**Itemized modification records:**
====================

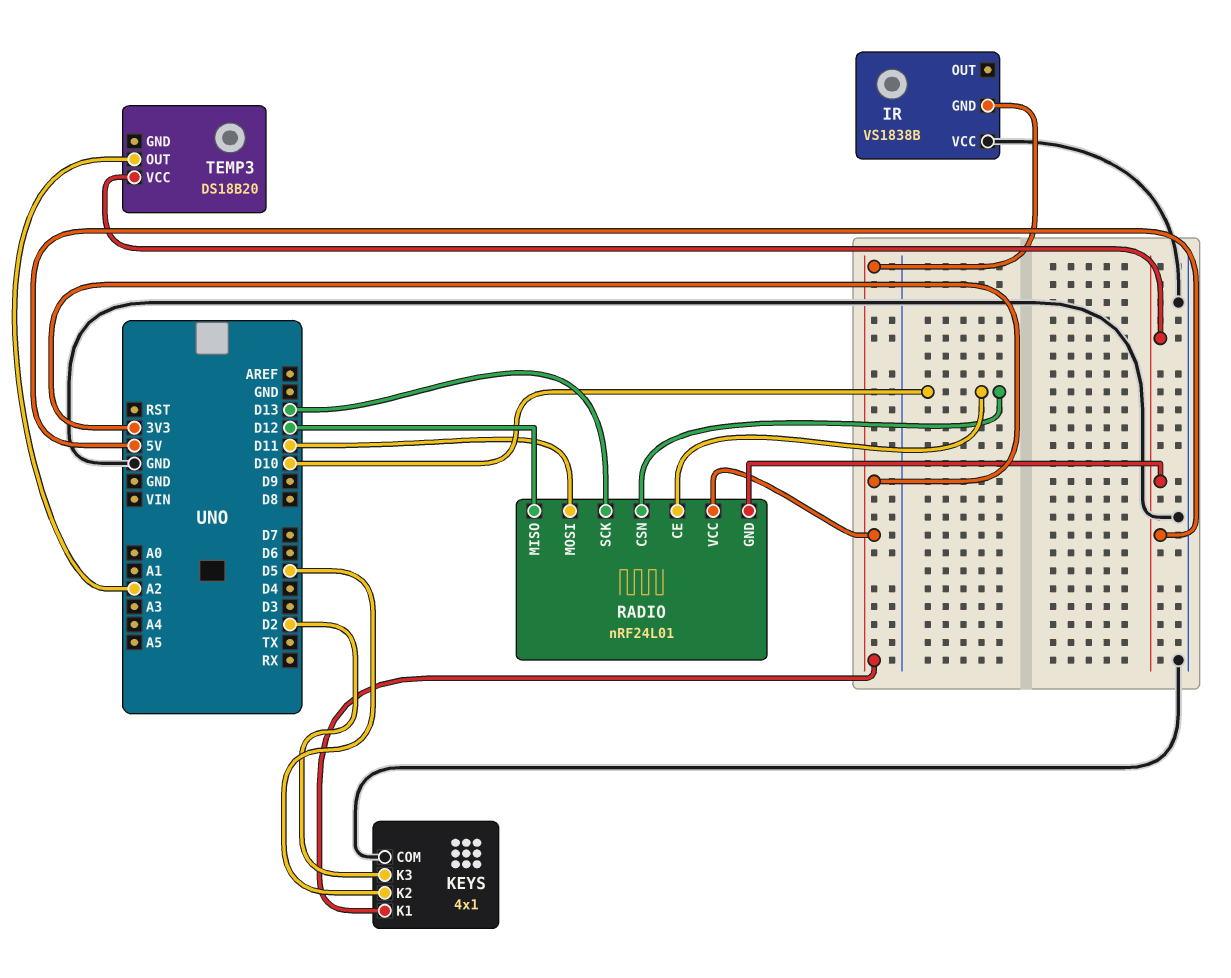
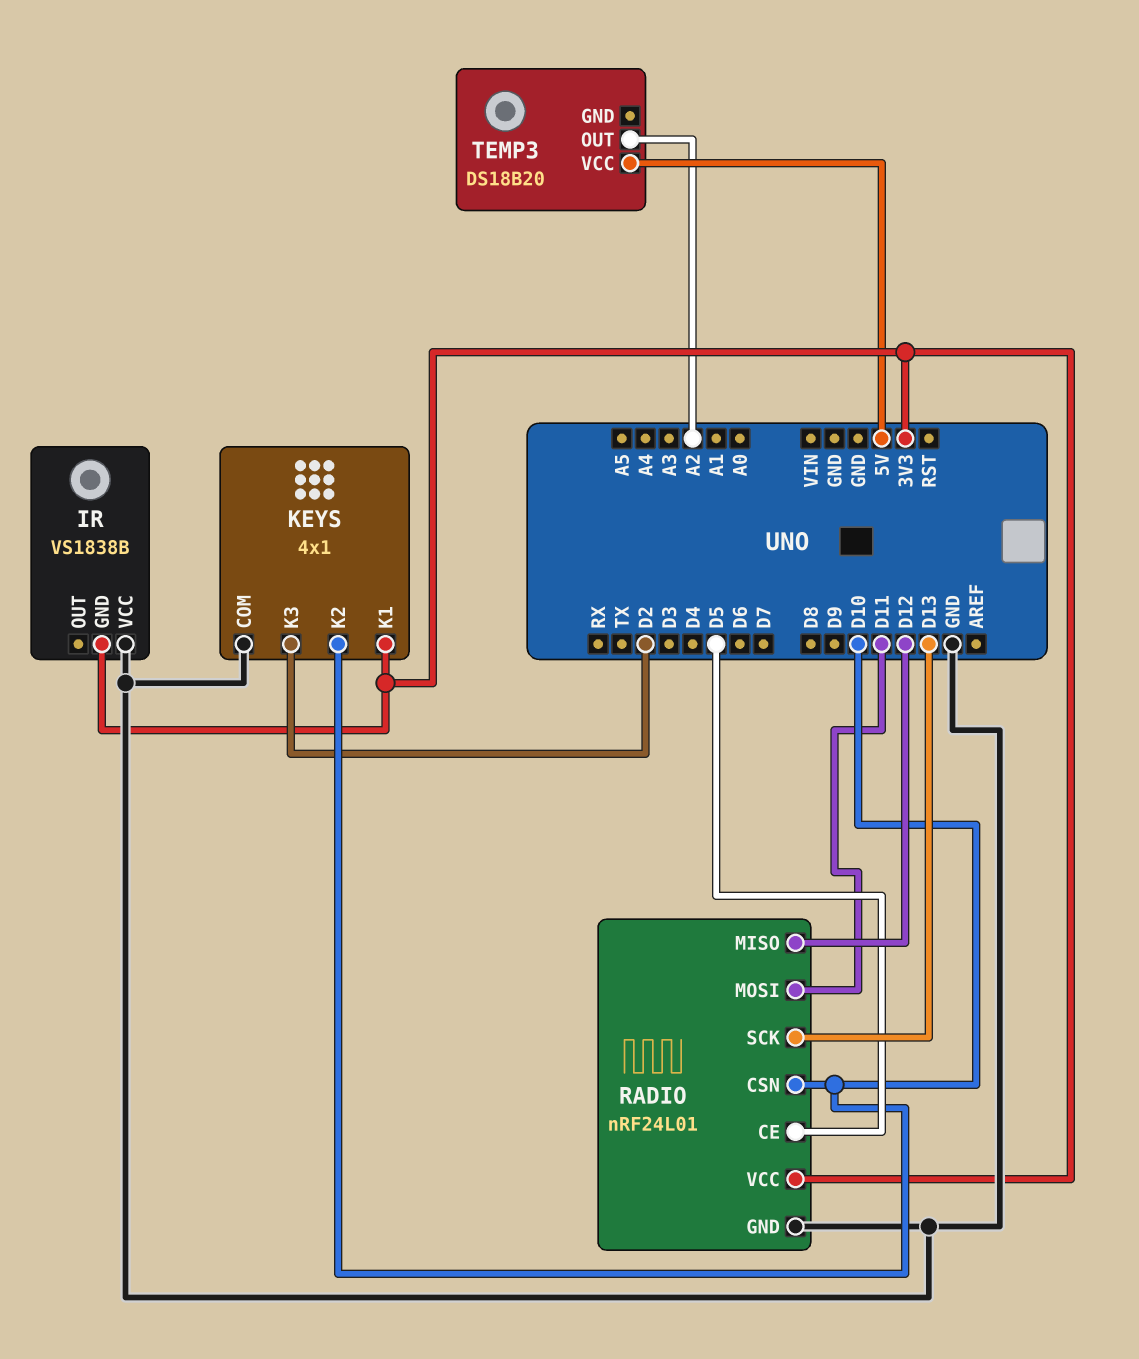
KEYS pin K2: D5 -> D10
RADIO pin CE: D10 -> D5
RADIO pin GND: 5V -> GND

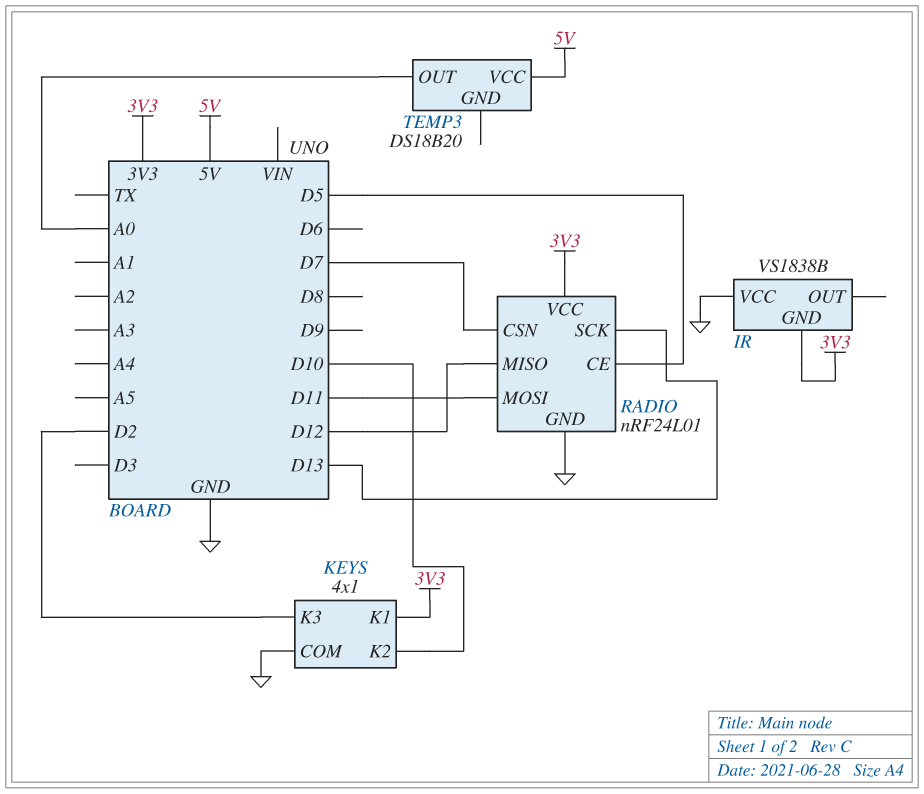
RADIO pin CSN: D10 -> D7
TEMP3 pin OUT: A2 -> A0

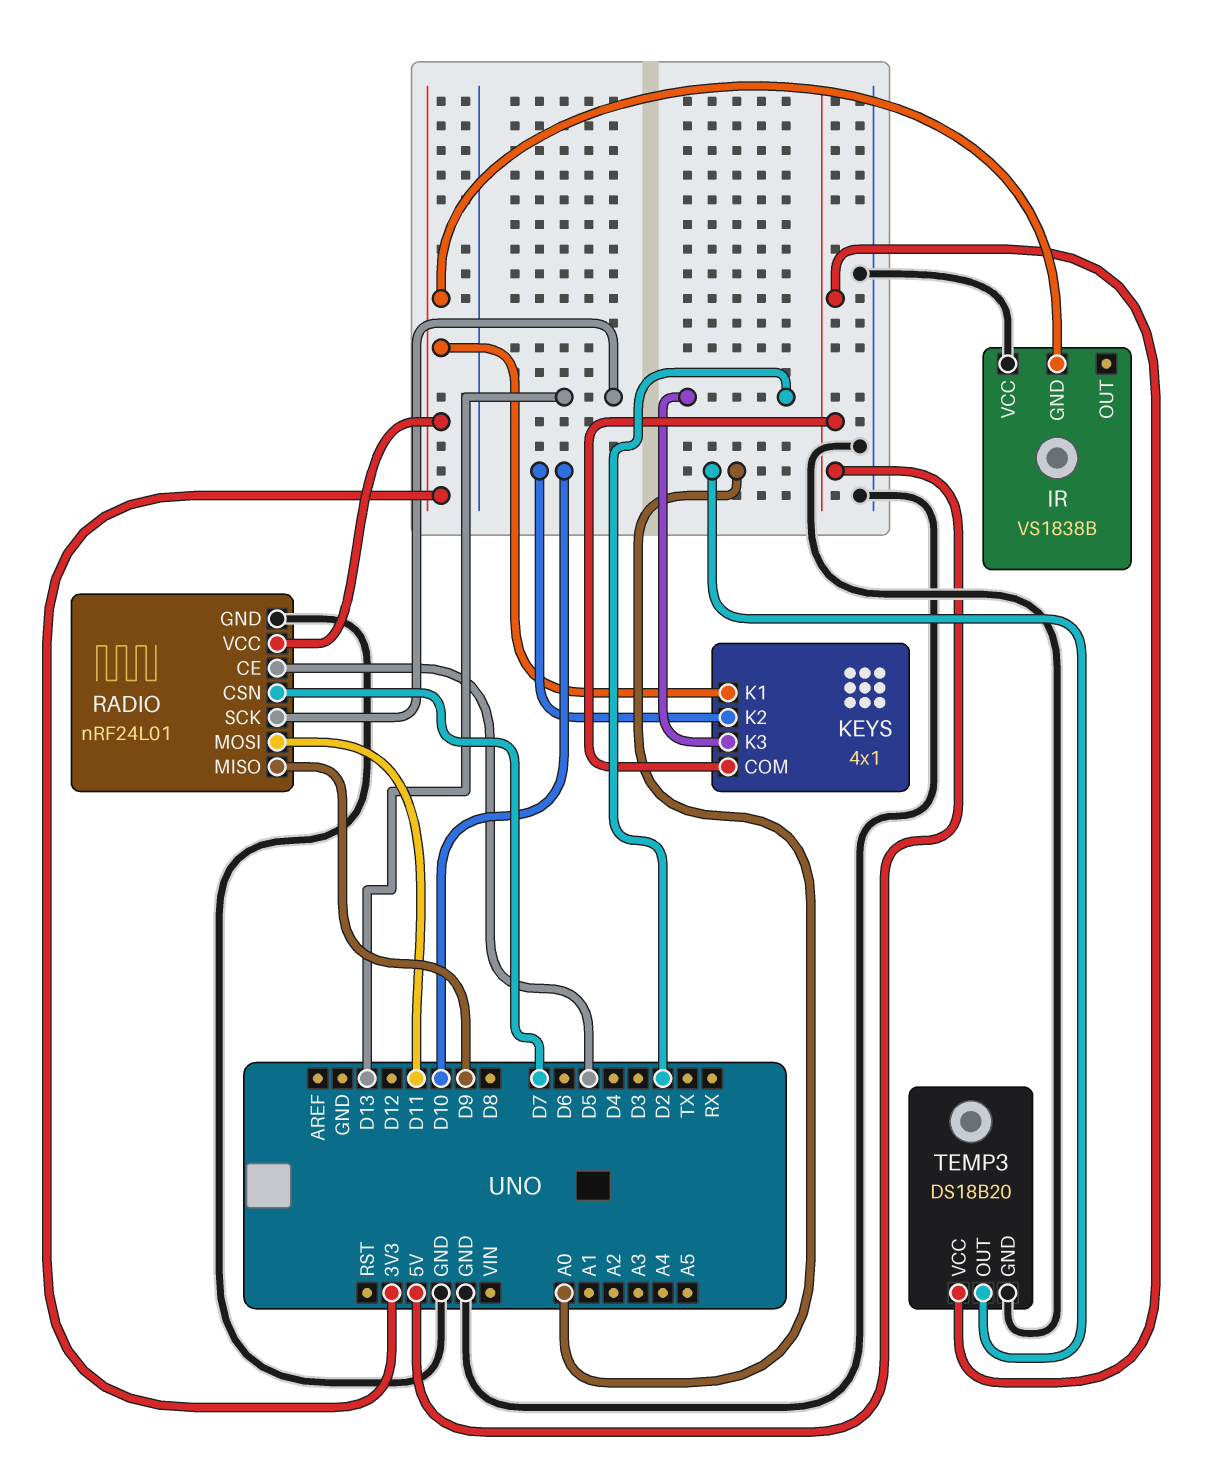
KEYS pin COM: GND -> 5V
RADIO pin MISO: D12 -> D9
TEMP3 pin GND: none -> GND

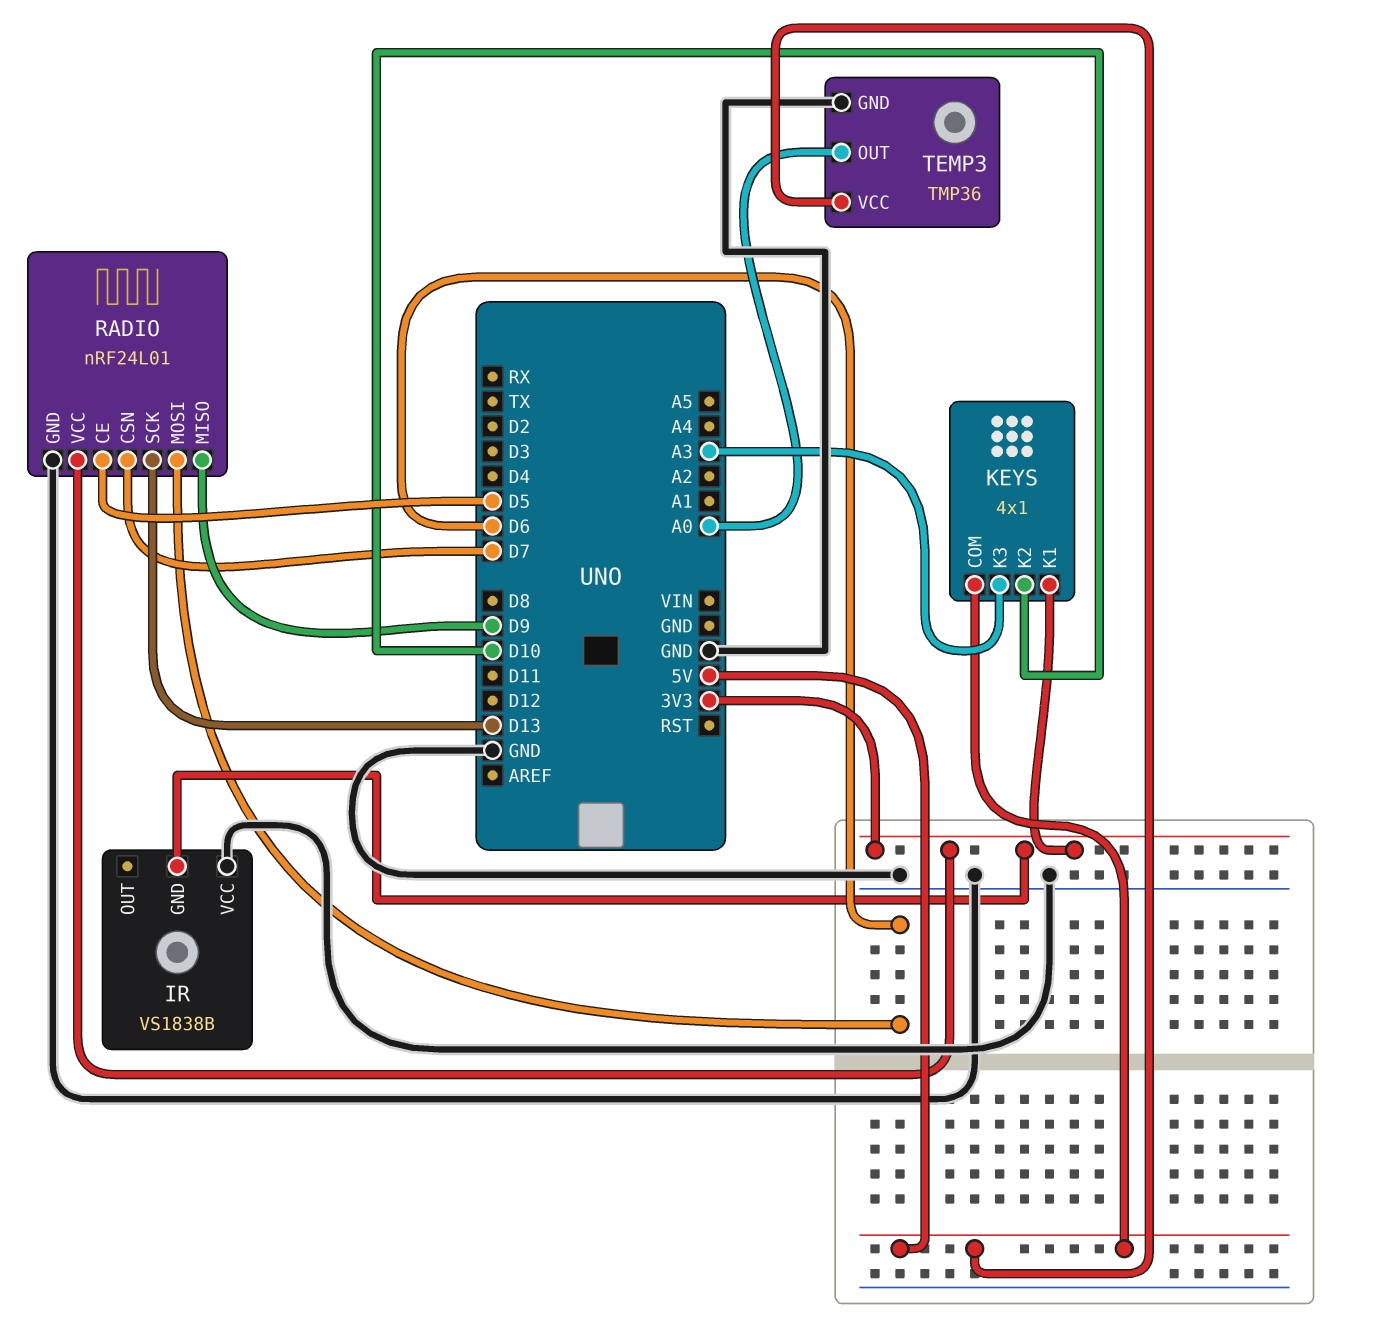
KEYS pin K3: D2 -> A3
RADIO pin MOSI: D11 -> D6
TEMP3: DS18B20 -> TMP36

====================

**Activity:** Among the lines of the entries above, count those containing the string "KEYS". Write the number alone.

**Result of the exercise:** 3